Task details:
Stop after the line containing "camera: 70 degrees right, 20 degrees down": print each line exactly from the first line of the listing up to that point.

Data to process:
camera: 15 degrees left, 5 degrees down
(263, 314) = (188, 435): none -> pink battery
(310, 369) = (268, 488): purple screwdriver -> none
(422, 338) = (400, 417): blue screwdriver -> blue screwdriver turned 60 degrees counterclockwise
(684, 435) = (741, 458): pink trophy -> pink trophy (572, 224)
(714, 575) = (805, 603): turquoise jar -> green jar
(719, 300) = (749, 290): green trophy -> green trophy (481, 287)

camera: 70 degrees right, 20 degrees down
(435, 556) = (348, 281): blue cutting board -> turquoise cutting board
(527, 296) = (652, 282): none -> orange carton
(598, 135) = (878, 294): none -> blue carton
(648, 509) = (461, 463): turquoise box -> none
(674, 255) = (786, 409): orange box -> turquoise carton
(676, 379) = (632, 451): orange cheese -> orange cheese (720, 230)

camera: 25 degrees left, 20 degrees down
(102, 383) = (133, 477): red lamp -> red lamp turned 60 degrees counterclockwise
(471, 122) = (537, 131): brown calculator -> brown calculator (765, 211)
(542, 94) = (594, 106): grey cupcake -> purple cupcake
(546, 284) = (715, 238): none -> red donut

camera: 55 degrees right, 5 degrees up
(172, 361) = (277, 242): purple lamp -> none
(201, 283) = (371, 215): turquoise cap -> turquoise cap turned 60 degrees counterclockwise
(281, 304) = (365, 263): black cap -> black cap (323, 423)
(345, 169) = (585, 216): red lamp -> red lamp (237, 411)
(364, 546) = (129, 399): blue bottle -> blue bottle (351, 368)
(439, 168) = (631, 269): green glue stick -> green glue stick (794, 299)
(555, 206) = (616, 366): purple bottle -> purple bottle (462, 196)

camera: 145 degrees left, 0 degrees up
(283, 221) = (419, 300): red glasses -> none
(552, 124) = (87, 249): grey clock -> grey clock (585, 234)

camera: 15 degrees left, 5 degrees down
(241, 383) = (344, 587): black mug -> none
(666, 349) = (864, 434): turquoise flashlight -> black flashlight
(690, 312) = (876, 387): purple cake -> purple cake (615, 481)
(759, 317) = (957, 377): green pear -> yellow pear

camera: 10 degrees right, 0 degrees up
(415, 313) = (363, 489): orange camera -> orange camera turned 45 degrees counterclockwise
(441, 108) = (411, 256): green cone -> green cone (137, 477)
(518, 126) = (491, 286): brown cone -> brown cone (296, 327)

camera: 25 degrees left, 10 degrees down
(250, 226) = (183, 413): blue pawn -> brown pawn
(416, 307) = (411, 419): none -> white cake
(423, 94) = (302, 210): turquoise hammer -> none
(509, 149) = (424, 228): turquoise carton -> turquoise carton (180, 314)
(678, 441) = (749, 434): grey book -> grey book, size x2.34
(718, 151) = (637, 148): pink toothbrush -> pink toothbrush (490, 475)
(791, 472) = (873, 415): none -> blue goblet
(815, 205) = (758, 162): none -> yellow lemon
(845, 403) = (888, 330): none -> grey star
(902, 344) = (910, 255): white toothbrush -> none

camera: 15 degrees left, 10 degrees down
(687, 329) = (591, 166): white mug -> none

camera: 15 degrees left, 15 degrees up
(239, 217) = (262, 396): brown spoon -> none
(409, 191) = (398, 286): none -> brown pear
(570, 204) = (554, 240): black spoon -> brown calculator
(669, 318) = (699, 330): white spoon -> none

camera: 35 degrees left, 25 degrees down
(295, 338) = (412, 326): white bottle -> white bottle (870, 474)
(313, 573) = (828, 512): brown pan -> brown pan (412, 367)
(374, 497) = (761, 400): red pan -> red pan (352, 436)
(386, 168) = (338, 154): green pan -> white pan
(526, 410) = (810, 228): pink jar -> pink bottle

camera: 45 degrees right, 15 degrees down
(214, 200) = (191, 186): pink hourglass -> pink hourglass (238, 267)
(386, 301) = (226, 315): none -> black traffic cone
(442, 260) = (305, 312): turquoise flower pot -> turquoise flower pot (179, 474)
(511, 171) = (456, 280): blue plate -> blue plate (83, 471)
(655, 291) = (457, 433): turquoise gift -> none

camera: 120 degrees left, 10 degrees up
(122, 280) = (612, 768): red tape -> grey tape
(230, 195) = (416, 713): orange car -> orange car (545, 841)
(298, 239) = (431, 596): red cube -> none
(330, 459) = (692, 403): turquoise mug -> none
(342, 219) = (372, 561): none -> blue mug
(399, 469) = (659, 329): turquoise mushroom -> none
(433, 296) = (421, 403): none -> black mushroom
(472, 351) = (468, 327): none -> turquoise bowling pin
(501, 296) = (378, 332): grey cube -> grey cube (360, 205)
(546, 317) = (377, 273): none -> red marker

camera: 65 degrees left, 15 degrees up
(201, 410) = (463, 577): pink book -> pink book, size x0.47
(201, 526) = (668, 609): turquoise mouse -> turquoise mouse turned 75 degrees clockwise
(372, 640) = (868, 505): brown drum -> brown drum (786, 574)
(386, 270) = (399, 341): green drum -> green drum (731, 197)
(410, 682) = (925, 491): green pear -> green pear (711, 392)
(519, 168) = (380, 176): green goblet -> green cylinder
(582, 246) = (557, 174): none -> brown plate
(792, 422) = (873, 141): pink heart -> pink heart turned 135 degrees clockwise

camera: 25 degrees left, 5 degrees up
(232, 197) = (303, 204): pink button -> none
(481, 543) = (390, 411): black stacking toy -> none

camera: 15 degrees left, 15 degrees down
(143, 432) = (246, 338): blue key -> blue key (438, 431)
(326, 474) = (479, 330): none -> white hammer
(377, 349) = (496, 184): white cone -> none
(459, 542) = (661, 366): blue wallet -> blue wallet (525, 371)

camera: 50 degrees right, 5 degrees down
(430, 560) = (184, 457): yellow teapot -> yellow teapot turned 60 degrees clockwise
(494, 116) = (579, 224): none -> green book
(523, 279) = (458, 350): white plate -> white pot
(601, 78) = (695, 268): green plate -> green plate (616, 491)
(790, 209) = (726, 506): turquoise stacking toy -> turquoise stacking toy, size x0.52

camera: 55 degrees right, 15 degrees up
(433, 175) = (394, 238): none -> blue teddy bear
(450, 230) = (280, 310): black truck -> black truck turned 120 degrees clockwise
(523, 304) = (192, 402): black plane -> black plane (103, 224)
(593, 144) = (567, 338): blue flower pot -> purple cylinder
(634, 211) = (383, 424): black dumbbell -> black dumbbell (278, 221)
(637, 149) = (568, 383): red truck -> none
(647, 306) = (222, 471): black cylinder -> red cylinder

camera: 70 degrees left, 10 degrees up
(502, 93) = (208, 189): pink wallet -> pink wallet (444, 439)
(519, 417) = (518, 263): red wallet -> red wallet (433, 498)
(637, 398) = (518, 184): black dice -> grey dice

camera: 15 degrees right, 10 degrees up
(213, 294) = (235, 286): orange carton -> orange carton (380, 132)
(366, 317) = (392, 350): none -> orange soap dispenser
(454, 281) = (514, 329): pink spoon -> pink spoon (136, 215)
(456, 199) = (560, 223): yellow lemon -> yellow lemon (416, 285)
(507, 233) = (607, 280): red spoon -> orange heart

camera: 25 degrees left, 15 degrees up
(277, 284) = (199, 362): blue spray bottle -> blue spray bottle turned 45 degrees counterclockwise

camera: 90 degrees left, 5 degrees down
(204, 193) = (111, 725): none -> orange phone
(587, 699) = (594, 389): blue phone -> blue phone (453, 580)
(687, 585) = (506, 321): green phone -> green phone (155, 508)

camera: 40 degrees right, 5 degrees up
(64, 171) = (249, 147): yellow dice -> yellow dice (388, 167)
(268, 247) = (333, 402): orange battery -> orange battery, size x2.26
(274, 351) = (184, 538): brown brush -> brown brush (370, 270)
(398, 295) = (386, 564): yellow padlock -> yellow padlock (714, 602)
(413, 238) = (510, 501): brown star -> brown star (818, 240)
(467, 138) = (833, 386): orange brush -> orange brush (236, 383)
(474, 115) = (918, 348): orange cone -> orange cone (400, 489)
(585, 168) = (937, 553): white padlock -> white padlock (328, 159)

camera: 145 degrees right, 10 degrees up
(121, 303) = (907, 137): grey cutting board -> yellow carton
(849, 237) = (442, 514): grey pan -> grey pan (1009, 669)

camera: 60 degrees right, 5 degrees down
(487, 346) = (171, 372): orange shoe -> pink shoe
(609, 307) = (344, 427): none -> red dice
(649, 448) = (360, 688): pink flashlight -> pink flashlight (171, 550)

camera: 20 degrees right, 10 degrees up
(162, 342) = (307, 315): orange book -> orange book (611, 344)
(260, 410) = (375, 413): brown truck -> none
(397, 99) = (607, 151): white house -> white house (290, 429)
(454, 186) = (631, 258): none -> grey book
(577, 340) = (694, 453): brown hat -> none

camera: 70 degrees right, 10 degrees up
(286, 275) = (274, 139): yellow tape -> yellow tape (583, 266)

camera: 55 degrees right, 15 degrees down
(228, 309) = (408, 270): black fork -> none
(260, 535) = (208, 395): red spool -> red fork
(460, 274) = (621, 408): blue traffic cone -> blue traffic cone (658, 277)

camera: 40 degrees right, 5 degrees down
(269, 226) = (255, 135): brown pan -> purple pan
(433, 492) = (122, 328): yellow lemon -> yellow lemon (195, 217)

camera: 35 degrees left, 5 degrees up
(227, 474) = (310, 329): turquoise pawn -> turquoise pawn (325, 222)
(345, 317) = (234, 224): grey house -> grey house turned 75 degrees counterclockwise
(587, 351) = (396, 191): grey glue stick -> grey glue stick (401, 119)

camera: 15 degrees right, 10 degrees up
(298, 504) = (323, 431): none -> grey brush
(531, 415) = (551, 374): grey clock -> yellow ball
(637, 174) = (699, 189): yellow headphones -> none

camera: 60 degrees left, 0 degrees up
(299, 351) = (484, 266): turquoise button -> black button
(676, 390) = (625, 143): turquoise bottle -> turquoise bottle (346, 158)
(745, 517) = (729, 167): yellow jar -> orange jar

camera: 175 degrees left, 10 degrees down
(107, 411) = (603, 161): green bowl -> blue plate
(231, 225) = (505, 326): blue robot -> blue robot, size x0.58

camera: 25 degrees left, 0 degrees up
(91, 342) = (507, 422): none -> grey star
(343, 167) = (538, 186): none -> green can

Worked solution:
camera: 15 degrees left, 5 degrees down
(263, 314) = (188, 435): none -> pink battery
(310, 369) = (268, 488): purple screwdriver -> none
(422, 338) = (400, 417): blue screwdriver -> blue screwdriver turned 60 degrees counterclockwise
(684, 435) = (741, 458): pink trophy -> pink trophy (572, 224)
(714, 575) = (805, 603): turquoise jar -> green jar
(719, 300) = (749, 290): green trophy -> green trophy (481, 287)

camera: 70 degrees right, 20 degrees down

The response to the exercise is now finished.